====== DATA PROVIDED ======

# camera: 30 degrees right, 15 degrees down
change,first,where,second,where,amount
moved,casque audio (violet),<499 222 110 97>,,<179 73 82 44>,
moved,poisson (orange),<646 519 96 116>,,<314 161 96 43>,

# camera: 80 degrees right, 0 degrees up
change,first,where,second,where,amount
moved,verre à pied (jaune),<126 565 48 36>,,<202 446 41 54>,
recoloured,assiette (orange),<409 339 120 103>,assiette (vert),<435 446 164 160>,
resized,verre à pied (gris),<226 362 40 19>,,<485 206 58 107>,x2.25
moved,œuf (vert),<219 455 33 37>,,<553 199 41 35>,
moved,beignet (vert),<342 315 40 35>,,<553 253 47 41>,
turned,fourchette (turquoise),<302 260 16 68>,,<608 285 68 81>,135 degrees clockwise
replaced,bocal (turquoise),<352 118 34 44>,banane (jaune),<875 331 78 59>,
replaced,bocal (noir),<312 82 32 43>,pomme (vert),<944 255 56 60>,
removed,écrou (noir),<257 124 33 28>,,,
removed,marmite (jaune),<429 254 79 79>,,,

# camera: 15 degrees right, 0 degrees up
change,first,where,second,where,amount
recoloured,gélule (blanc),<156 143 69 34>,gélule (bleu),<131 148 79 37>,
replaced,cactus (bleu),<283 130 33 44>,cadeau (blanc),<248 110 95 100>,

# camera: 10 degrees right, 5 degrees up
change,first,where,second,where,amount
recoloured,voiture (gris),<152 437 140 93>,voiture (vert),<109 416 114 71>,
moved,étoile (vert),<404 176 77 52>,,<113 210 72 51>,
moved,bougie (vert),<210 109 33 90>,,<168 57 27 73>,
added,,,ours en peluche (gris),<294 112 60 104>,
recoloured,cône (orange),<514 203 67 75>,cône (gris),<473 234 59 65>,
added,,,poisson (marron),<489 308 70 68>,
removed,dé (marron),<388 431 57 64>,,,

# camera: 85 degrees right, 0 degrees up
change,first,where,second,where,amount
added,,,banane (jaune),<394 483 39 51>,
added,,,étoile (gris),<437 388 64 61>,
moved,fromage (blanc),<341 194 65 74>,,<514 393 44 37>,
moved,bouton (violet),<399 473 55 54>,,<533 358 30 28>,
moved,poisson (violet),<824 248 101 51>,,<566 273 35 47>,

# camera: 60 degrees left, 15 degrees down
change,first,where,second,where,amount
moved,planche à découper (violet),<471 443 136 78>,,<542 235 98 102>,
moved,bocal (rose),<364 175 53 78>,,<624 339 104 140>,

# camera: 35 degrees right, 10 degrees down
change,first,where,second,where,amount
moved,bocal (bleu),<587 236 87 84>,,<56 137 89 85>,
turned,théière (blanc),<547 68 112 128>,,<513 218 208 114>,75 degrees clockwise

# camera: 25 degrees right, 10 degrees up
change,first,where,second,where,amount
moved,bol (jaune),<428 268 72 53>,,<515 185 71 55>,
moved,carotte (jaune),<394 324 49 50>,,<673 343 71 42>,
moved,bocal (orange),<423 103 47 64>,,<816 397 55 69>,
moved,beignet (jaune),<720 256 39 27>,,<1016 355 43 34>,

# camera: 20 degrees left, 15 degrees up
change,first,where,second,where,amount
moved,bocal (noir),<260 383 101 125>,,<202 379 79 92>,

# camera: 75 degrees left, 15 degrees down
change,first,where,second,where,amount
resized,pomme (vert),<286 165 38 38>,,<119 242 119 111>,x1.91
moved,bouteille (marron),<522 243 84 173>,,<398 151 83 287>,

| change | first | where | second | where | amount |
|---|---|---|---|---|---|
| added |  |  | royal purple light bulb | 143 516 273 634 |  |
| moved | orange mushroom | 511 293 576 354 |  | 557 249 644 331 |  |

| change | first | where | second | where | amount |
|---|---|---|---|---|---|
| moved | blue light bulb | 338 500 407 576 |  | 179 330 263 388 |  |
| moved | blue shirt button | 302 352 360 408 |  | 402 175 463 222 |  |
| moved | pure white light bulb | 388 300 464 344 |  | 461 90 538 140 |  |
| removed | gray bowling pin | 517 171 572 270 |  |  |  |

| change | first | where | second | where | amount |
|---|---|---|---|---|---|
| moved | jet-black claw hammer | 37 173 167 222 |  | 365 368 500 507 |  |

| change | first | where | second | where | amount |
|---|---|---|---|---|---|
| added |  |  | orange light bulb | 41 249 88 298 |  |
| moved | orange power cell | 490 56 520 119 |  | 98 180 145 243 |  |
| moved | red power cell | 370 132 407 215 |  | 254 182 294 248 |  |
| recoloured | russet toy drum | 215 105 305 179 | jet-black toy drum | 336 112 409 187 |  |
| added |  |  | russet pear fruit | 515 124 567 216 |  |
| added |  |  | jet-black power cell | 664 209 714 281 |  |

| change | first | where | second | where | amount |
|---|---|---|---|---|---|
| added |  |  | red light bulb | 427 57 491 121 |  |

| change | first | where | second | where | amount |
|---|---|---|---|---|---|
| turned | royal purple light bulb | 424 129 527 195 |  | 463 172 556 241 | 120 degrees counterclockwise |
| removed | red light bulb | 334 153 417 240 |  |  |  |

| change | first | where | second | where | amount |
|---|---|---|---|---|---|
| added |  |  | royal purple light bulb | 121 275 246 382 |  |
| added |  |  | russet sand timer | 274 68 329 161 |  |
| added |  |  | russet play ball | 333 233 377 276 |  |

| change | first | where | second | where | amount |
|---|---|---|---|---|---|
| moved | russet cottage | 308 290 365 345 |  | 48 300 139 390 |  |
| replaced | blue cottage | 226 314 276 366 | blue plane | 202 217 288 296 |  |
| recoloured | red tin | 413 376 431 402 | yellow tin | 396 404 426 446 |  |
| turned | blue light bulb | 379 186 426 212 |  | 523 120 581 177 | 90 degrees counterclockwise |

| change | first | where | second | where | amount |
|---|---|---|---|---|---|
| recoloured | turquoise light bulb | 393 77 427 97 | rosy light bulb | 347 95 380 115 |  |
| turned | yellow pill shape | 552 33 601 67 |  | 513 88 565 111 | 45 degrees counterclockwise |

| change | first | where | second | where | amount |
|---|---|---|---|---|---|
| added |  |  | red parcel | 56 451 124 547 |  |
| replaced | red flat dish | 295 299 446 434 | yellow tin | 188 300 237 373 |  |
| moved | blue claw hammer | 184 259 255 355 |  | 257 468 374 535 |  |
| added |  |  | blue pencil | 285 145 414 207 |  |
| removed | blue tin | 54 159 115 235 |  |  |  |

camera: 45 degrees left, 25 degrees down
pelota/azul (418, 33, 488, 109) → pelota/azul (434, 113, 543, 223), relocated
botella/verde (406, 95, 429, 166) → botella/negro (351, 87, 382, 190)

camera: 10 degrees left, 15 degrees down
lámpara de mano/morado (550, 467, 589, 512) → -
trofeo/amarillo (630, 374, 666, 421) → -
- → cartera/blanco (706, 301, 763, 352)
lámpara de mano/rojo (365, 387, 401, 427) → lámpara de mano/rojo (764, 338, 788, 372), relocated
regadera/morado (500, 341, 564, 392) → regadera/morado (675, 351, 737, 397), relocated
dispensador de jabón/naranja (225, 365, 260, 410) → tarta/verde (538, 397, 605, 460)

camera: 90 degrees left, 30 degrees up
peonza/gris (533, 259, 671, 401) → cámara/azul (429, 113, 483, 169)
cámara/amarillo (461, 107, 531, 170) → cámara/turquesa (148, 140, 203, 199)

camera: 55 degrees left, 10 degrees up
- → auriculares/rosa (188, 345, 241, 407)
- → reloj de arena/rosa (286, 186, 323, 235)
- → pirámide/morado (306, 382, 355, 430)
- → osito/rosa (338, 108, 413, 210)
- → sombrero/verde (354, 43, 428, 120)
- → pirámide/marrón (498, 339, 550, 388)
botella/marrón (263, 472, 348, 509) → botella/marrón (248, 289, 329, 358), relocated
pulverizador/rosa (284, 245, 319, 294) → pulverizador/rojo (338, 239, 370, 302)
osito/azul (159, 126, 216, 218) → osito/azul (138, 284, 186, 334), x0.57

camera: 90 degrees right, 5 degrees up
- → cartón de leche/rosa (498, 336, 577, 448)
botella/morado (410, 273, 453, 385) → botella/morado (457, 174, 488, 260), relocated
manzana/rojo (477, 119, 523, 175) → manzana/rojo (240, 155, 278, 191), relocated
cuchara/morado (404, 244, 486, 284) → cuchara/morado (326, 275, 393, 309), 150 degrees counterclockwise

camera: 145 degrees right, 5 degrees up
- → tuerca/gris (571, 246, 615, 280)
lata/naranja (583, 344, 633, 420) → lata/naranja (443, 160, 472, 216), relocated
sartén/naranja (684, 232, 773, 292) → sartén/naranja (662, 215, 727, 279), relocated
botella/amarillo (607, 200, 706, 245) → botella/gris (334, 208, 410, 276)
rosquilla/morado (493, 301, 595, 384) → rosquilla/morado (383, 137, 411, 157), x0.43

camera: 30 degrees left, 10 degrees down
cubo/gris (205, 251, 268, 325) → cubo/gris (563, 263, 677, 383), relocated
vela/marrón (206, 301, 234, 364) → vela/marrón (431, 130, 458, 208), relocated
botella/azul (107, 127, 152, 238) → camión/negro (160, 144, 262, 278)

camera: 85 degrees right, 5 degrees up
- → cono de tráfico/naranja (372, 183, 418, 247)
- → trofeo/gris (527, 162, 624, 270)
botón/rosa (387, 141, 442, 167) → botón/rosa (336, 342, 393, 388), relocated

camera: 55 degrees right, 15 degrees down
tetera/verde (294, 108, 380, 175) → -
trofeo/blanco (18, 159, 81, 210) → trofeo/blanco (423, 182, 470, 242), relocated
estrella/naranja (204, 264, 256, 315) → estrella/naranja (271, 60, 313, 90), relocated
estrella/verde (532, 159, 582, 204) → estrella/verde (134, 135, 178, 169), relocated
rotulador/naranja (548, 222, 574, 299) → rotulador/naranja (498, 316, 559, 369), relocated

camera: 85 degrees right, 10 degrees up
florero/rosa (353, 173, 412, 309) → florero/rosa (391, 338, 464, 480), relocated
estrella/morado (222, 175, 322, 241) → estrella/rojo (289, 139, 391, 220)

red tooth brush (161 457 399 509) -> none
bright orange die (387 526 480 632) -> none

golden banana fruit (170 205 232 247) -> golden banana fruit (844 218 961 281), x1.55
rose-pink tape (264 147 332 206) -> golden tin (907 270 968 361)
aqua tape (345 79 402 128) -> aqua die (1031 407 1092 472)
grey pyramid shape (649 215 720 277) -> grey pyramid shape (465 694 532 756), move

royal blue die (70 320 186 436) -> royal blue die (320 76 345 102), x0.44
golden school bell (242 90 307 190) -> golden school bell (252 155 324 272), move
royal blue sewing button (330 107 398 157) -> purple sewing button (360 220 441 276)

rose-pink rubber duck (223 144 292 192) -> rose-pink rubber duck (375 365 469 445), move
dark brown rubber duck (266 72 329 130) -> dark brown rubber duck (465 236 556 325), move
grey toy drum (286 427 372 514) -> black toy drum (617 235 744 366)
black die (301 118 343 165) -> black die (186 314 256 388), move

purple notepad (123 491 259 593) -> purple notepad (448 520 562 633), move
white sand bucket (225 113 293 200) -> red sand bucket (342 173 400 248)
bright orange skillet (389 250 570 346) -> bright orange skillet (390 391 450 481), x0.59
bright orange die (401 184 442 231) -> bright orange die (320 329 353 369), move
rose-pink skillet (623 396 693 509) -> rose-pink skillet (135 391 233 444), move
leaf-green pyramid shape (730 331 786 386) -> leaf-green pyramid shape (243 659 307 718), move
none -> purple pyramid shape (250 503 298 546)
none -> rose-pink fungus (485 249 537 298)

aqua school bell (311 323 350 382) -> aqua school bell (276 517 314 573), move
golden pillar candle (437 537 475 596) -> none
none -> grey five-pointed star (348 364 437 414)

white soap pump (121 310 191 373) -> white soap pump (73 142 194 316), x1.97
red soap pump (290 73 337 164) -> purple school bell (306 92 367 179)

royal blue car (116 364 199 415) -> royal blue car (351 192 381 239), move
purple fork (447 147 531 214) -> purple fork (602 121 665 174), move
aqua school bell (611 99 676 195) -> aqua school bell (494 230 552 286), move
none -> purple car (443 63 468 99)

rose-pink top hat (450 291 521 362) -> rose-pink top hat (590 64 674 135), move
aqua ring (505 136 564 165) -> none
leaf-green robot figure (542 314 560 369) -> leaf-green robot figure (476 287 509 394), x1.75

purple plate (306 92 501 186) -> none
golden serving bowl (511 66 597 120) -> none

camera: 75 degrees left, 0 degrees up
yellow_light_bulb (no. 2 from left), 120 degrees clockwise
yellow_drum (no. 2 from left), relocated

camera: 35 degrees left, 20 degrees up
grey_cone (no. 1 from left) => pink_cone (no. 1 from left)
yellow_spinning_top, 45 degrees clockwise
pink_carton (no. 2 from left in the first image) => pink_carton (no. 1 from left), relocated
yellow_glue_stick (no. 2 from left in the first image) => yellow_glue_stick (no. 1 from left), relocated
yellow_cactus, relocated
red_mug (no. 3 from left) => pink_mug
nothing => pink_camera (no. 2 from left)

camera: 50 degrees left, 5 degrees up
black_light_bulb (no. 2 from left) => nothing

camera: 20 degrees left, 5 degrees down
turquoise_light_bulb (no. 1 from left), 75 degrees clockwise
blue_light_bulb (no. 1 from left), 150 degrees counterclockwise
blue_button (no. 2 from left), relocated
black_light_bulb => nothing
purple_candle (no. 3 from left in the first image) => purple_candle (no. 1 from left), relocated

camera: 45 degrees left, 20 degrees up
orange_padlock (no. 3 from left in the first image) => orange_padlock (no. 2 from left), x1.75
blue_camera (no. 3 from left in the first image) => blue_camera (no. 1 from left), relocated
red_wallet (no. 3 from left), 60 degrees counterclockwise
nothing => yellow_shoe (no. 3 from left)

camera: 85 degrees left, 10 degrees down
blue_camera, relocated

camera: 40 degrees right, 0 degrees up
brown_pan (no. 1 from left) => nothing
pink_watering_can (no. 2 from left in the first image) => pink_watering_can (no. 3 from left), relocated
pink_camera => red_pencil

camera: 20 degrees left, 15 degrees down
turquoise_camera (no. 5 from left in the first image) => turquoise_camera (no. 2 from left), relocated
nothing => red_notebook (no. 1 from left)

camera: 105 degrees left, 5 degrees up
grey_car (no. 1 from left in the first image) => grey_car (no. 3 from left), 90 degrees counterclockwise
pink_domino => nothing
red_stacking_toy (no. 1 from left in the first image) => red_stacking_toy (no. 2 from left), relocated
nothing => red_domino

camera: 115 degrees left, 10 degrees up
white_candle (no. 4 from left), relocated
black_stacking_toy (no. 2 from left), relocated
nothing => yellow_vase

======

◆ ABOUT THIS EXERCISE
For this exercise, find all lines in the records containing the word "mano" and copy them.

◆ EXPECTED ANSWER
lámpara de mano/morado (550, 467, 589, 512) → -
lámpara de mano/rojo (365, 387, 401, 427) → lámpara de mano/rojo (764, 338, 788, 372), relocated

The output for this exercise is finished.